— What is being asked —
Search the records for the string "grey" and copy every line where it turns up.
### Data extracts
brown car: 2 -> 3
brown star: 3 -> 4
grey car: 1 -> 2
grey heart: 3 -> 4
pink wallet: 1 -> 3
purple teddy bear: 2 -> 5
######
### Data extracts
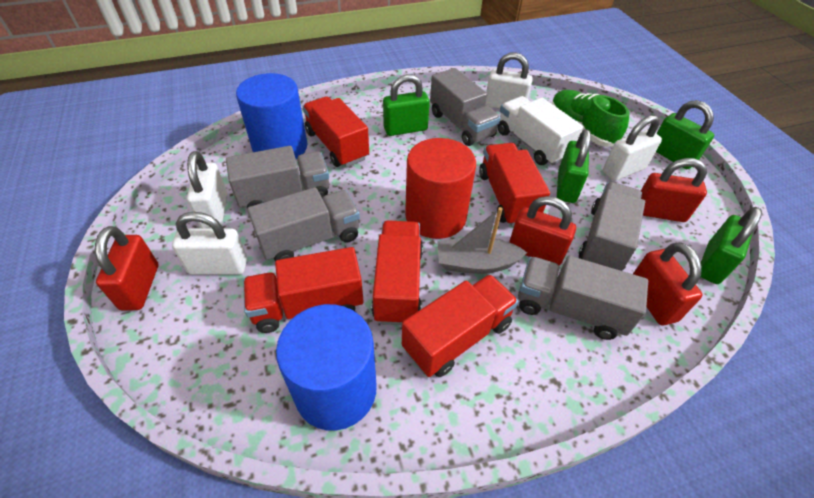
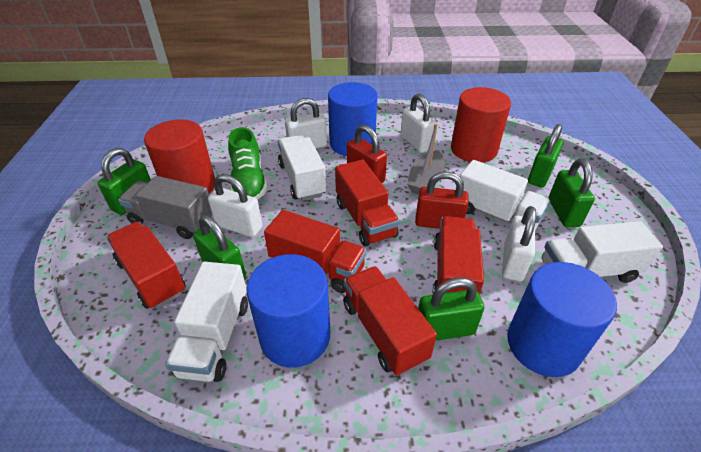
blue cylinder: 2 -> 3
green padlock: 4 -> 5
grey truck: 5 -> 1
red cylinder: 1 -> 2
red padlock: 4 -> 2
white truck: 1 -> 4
######
— Completed exercise —
grey car: 1 -> 2
grey heart: 3 -> 4
grey truck: 5 -> 1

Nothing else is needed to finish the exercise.